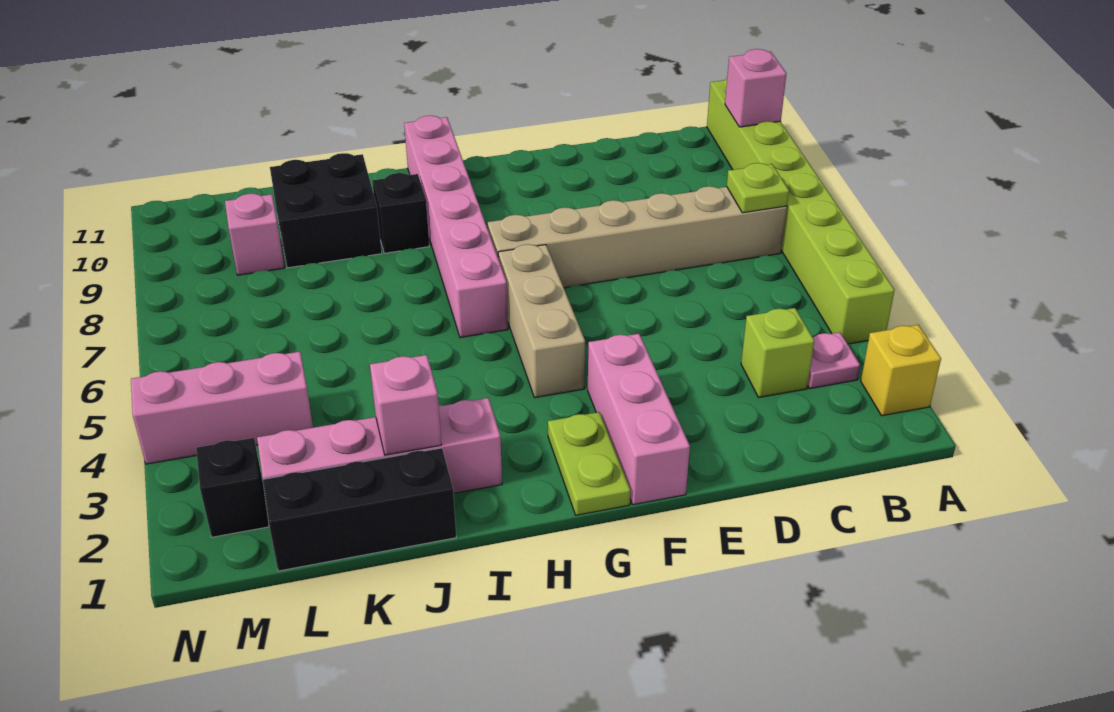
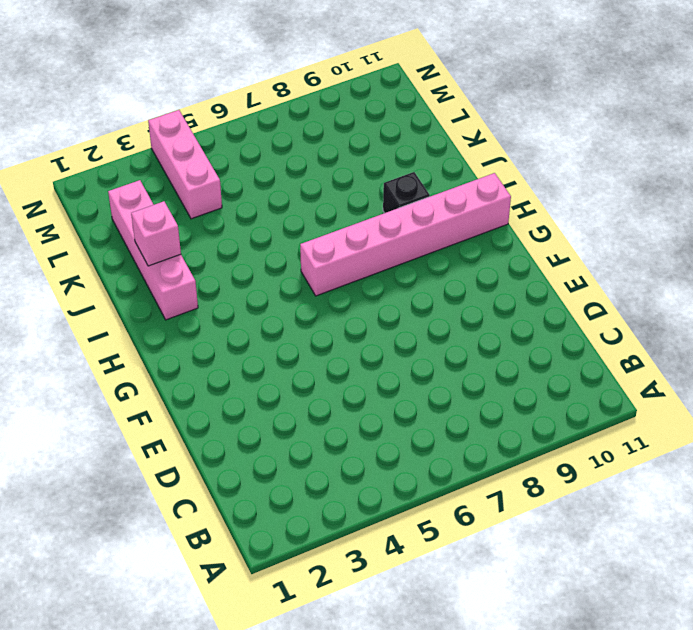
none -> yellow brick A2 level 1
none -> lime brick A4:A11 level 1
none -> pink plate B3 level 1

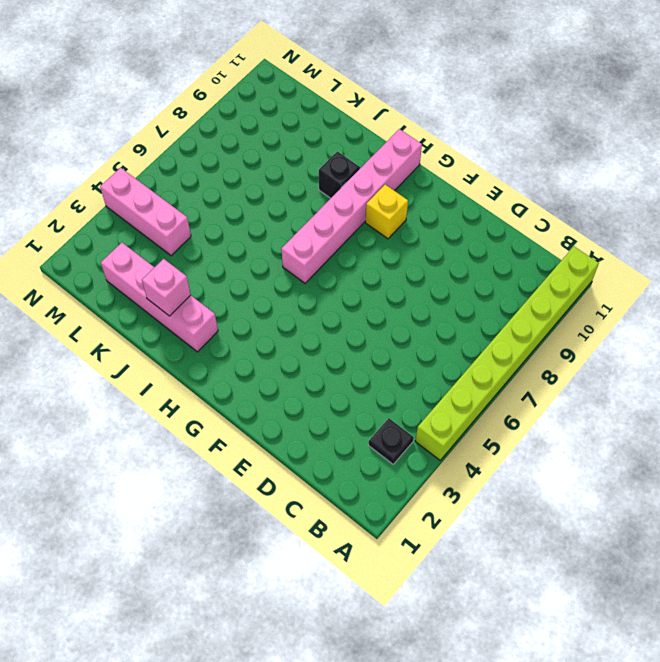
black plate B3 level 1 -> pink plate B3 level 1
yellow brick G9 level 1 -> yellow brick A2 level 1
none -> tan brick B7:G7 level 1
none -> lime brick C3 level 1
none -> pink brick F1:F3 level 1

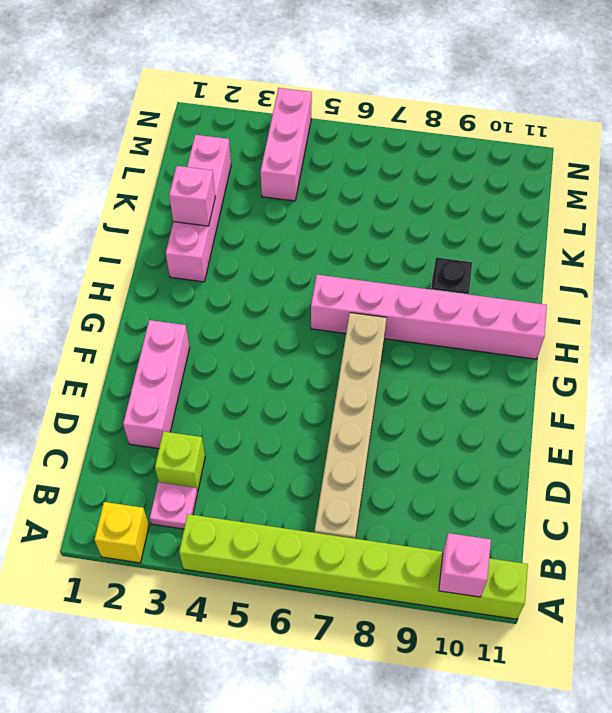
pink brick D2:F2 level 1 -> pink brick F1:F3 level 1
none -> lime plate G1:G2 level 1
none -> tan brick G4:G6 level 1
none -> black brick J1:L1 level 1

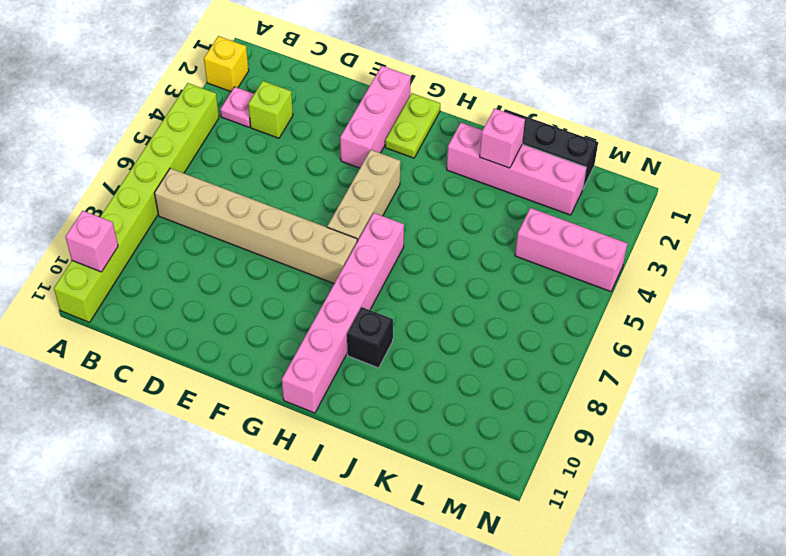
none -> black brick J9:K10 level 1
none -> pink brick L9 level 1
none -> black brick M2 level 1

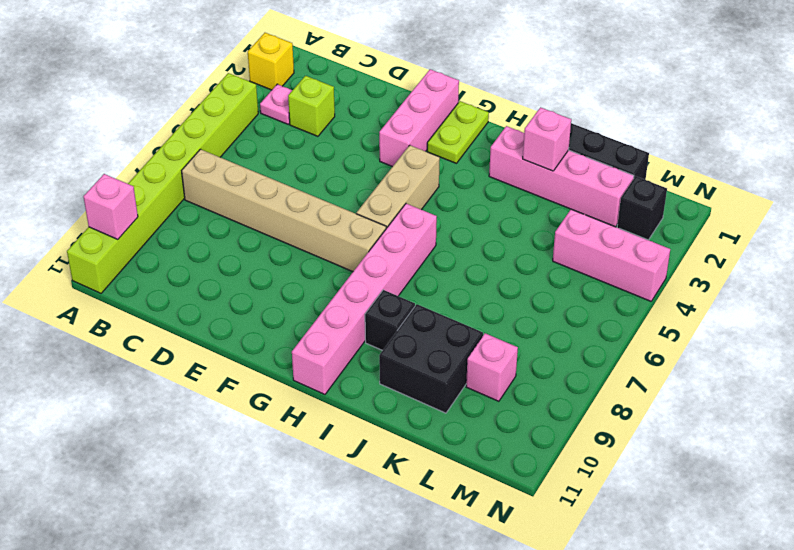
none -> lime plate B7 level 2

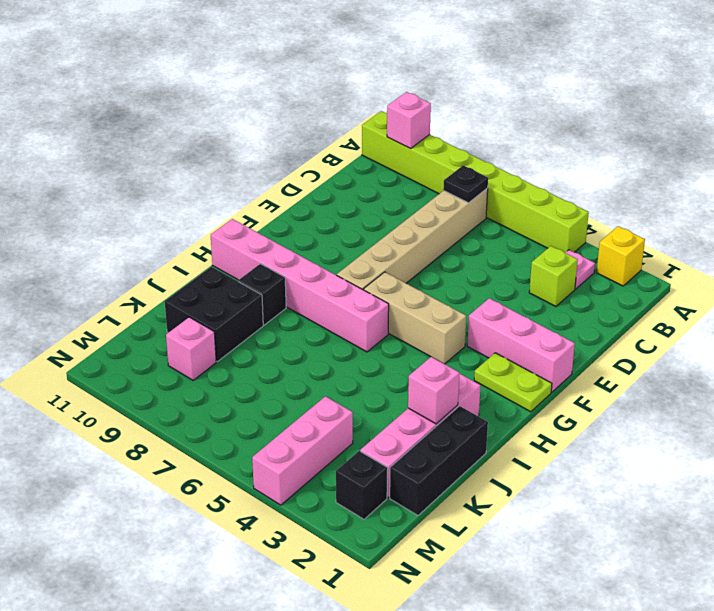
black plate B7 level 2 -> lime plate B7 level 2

•••••

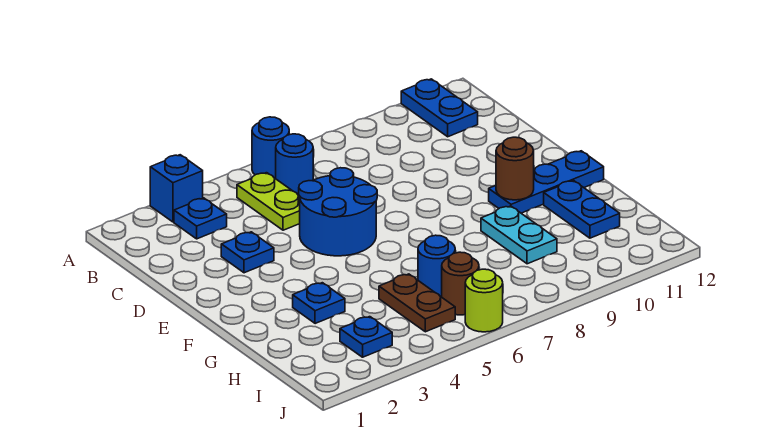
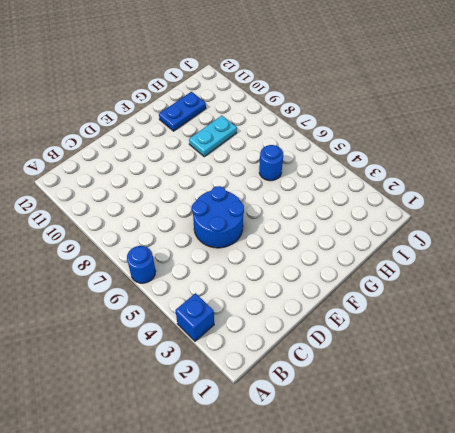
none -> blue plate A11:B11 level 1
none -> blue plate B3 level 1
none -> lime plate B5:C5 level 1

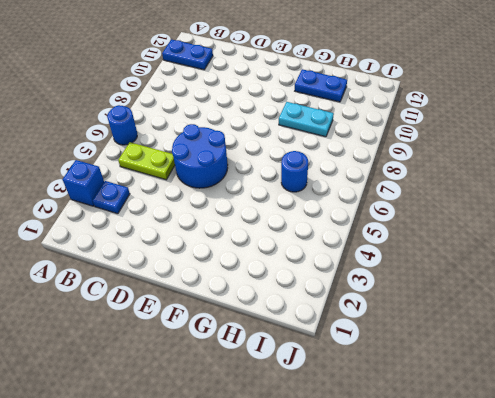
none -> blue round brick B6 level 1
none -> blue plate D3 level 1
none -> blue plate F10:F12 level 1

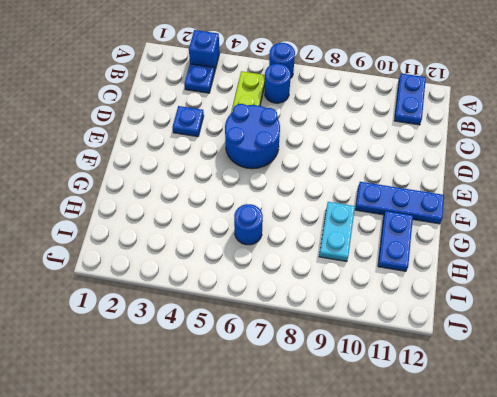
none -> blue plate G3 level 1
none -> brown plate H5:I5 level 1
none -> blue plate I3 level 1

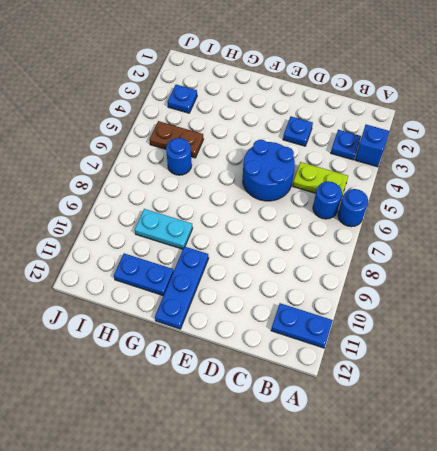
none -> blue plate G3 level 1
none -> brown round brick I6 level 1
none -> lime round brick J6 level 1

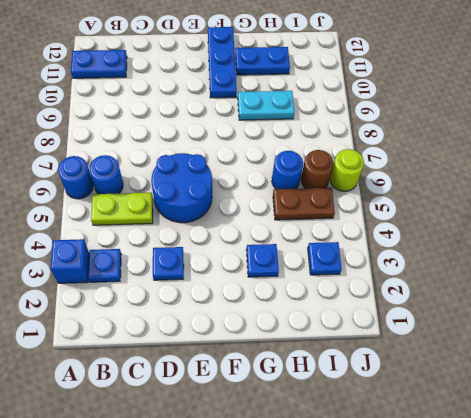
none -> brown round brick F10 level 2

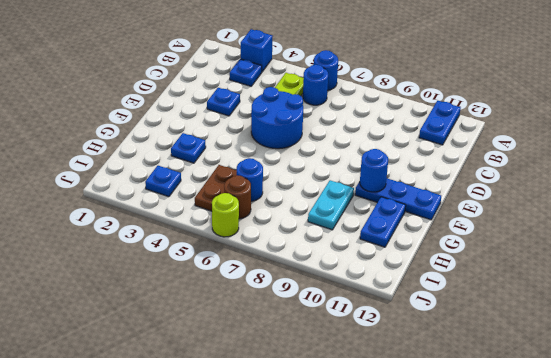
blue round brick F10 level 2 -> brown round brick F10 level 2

•••••

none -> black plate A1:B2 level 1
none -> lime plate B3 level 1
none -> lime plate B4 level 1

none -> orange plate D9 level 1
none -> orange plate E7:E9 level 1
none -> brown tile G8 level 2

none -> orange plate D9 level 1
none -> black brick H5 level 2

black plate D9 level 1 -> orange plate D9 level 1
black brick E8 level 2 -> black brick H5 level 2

•••••

**Work to complete:**
A clean copy is needed of the lines in the listing above from the one with "none -> yellow brick A2 level 1" through the one with "none -> black brick J1:L1 level 1", exact in every word and free of pictures.

**Solution to the exercise:**
none -> yellow brick A2 level 1
none -> lime brick A4:A11 level 1
none -> pink plate B3 level 1

black plate B3 level 1 -> pink plate B3 level 1
yellow brick G9 level 1 -> yellow brick A2 level 1
none -> tan brick B7:G7 level 1
none -> lime brick C3 level 1
none -> pink brick F1:F3 level 1

pink brick D2:F2 level 1 -> pink brick F1:F3 level 1
none -> lime plate G1:G2 level 1
none -> tan brick G4:G6 level 1
none -> black brick J1:L1 level 1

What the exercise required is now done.